• **ASSIGNED TASK**:
Return the records exactly, keeping every line as it is.
START INFORMATION
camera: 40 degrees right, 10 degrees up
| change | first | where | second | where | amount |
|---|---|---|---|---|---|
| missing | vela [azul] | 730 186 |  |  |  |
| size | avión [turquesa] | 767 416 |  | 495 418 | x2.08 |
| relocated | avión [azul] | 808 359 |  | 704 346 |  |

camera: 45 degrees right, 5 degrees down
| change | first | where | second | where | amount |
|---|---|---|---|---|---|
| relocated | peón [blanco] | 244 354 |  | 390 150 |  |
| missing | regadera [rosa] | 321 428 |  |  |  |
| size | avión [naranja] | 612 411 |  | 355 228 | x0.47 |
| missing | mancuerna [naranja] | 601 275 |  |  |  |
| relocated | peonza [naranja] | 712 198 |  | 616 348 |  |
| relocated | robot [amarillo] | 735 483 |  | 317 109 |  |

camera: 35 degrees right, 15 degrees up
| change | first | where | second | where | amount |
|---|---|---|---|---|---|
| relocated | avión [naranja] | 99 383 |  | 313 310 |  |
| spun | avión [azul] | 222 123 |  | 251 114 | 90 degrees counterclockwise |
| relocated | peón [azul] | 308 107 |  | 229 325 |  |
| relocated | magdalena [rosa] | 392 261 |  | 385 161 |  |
END INFORMATION
• **EXERCISE OUTPUT**:
camera: 40 degrees right, 10 degrees up
| change | first | where | second | where | amount |
|---|---|---|---|---|---|
| missing | vela [azul] | 730 186 |  |  |  |
| size | avión [turquesa] | 767 416 |  | 495 418 | x2.08 |
| relocated | avión [azul] | 808 359 |  | 704 346 |  |

camera: 45 degrees right, 5 degrees down
| change | first | where | second | where | amount |
|---|---|---|---|---|---|
| relocated | peón [blanco] | 244 354 |  | 390 150 |  |
| missing | regadera [rosa] | 321 428 |  |  |  |
| size | avión [naranja] | 612 411 |  | 355 228 | x0.47 |
| missing | mancuerna [naranja] | 601 275 |  |  |  |
| relocated | peonza [naranja] | 712 198 |  | 616 348 |  |
| relocated | robot [amarillo] | 735 483 |  | 317 109 |  |

camera: 35 degrees right, 15 degrees up
| change | first | where | second | where | amount |
|---|---|---|---|---|---|
| relocated | avión [naranja] | 99 383 |  | 313 310 |  |
| spun | avión [azul] | 222 123 |  | 251 114 | 90 degrees counterclockwise |
| relocated | peón [azul] | 308 107 |  | 229 325 |  |
| relocated | magdalena [rosa] | 392 261 |  | 385 161 |  |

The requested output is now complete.